**Scene geometry reasoning data**

=====

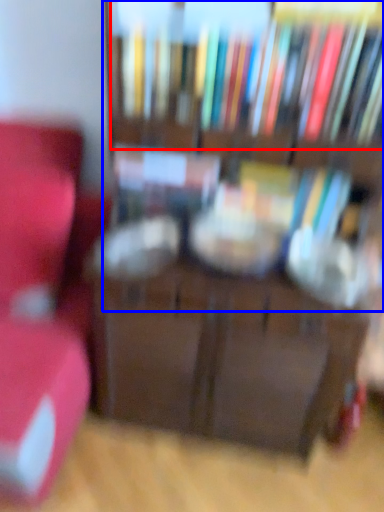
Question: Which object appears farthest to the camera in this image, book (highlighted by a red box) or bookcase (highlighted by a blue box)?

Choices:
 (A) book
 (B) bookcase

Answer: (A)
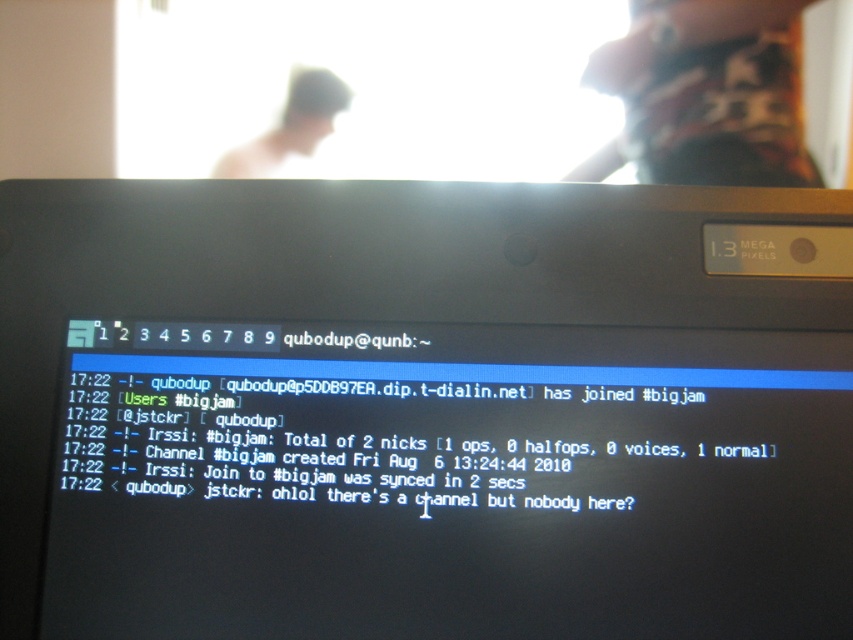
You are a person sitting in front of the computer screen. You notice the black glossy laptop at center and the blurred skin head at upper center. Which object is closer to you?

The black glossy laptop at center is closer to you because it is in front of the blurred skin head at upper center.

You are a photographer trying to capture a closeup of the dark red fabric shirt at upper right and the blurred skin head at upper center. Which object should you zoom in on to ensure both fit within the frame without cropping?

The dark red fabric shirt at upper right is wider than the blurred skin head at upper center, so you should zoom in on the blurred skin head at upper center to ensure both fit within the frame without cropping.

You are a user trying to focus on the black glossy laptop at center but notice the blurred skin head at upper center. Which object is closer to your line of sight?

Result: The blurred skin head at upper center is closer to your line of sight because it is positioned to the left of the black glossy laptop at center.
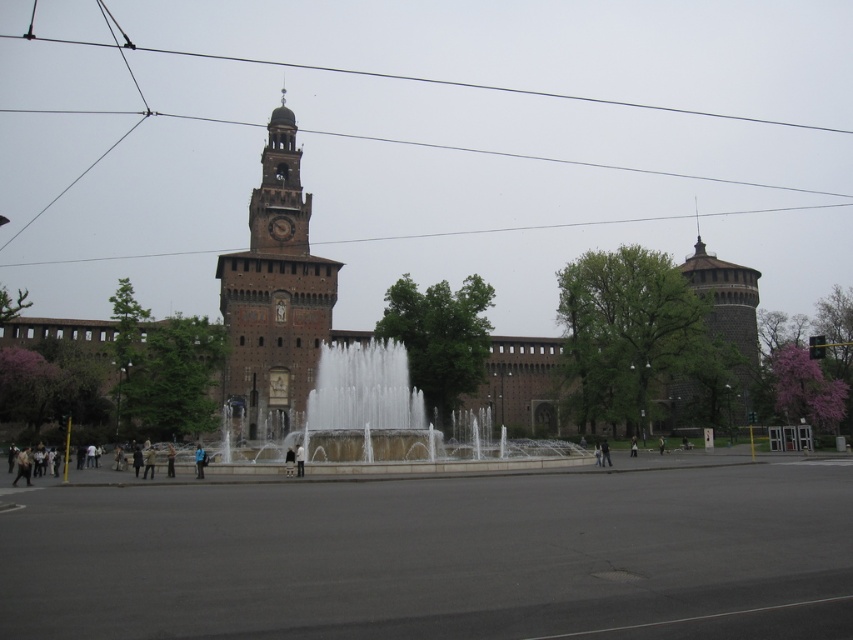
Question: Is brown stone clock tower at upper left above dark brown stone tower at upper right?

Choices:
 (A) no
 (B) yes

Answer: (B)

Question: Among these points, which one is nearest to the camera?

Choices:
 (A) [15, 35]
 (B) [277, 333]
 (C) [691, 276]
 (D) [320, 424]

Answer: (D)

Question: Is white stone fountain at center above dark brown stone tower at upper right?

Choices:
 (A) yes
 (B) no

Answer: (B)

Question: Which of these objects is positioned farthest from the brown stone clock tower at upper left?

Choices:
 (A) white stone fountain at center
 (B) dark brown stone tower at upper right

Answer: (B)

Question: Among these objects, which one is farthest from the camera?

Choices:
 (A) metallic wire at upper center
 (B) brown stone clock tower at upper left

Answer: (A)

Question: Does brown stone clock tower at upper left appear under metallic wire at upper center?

=====

**DIRECTIONS**
Please quote all of the records above word for word, leaving out the pictures.

**REPLY**
Question: Which object appears farthest to the camera in this image, book (highlighted by a red box) or bookcase (highlighted by a blue box)?

Choices:
 (A) book
 (B) bookcase

Answer: (A)
You are a person sitting in front of the computer screen. You notice the black glossy laptop at center and the blurred skin head at upper center. Which object is closer to you?

The black glossy laptop at center is closer to you because it is in front of the blurred skin head at upper center.

You are a photographer trying to capture a closeup of the dark red fabric shirt at upper right and the blurred skin head at upper center. Which object should you zoom in on to ensure both fit within the frame without cropping?

The dark red fabric shirt at upper right is wider than the blurred skin head at upper center, so you should zoom in on the blurred skin head at upper center to ensure both fit within the frame without cropping.

You are a user trying to focus on the black glossy laptop at center but notice the blurred skin head at upper center. Which object is closer to your line of sight?

Result: The blurred skin head at upper center is closer to your line of sight because it is positioned to the left of the black glossy laptop at center.
Question: Is brown stone clock tower at upper left above dark brown stone tower at upper right?

Choices:
 (A) no
 (B) yes

Answer: (B)

Question: Among these points, which one is nearest to the camera?

Choices:
 (A) [15, 35]
 (B) [277, 333]
 (C) [691, 276]
 (D) [320, 424]

Answer: (D)

Question: Is white stone fountain at center above dark brown stone tower at upper right?

Choices:
 (A) yes
 (B) no

Answer: (B)

Question: Which of these objects is positioned farthest from the brown stone clock tower at upper left?

Choices:
 (A) white stone fountain at center
 (B) dark brown stone tower at upper right

Answer: (B)

Question: Among these objects, which one is farthest from the camera?

Choices:
 (A) metallic wire at upper center
 (B) brown stone clock tower at upper left

Answer: (A)

Question: Does brown stone clock tower at upper left appear under metallic wire at upper center?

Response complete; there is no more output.